+++ GIVEN ENTRIES

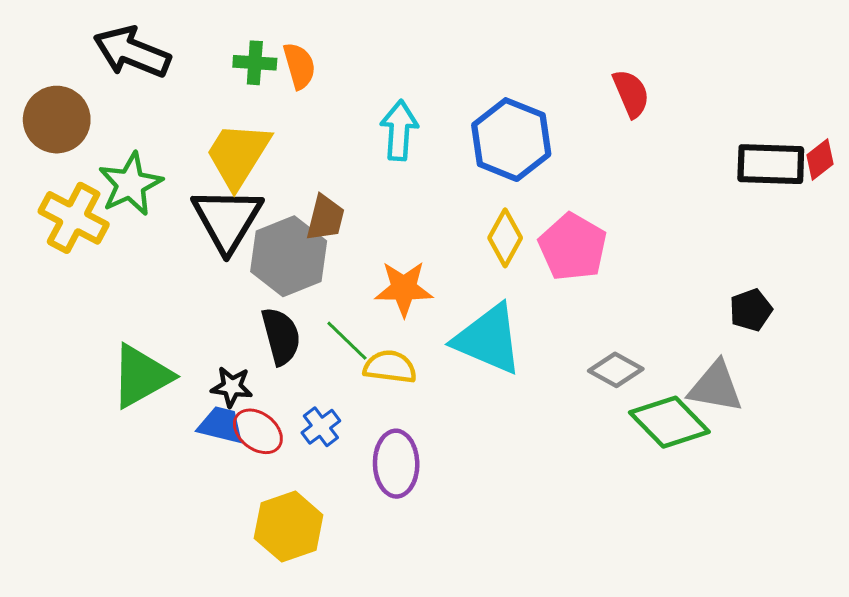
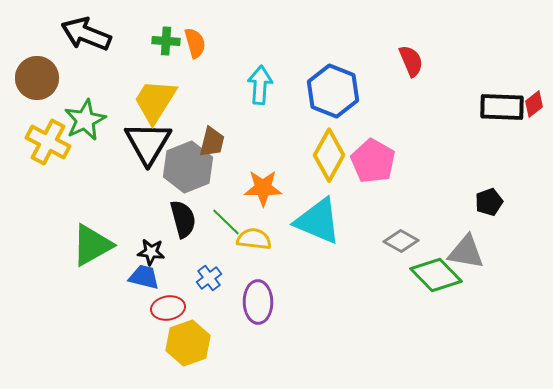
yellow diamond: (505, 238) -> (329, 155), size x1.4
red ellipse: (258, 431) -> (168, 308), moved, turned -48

++++++
+++ GIVEN ENTRIES

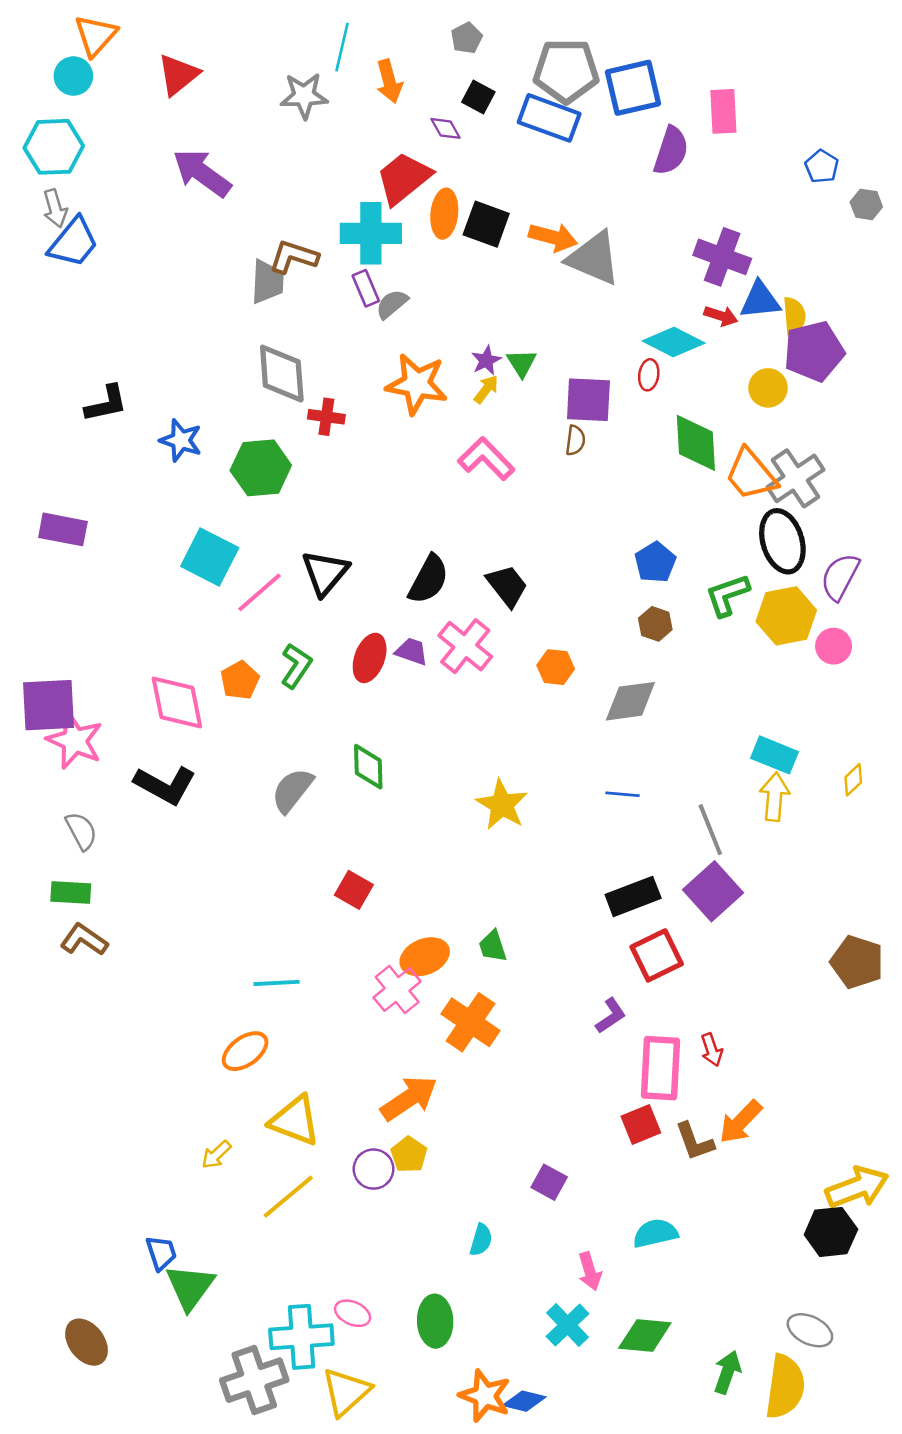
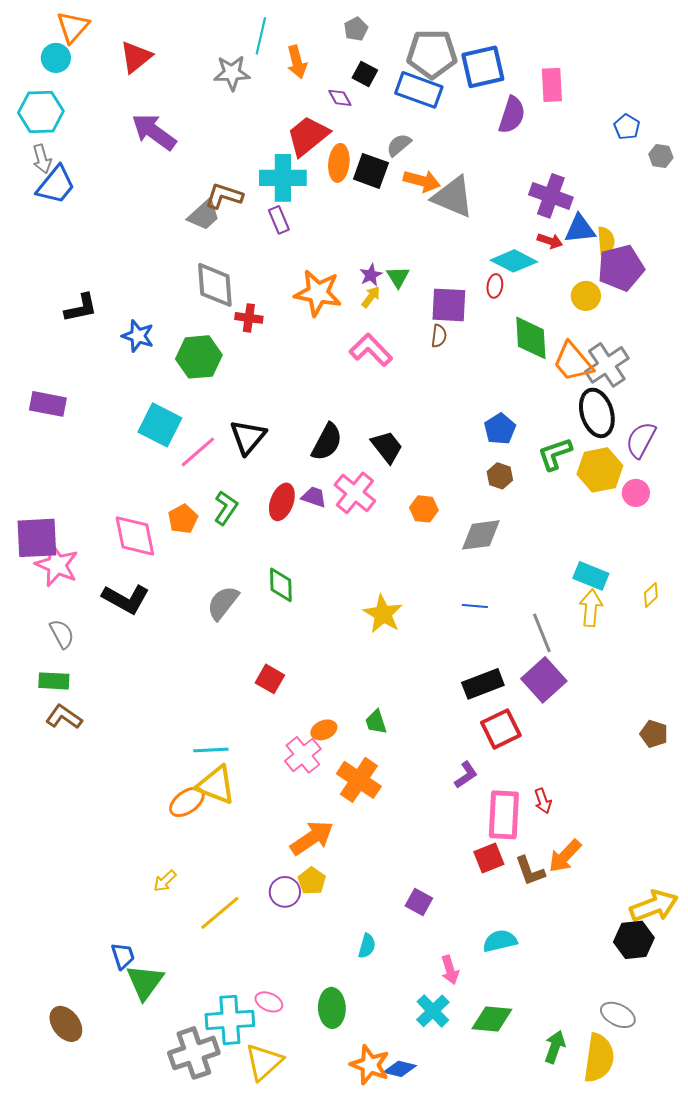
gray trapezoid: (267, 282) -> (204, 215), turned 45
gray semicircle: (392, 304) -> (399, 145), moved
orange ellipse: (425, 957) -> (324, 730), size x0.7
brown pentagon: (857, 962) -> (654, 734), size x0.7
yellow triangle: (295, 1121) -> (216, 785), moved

++++++

» **WHAT YOU HAVE TO DO**
Please make an exact copy of the lines above from the line with "gray semicircle: (392, 304)" through the line with "yellow triangle: (295, 1121)", both ends included.

» **SOLUTION TO THE EXERCISE**
gray semicircle: (392, 304) -> (399, 145), moved
orange ellipse: (425, 957) -> (324, 730), size x0.7
brown pentagon: (857, 962) -> (654, 734), size x0.7
yellow triangle: (295, 1121) -> (216, 785), moved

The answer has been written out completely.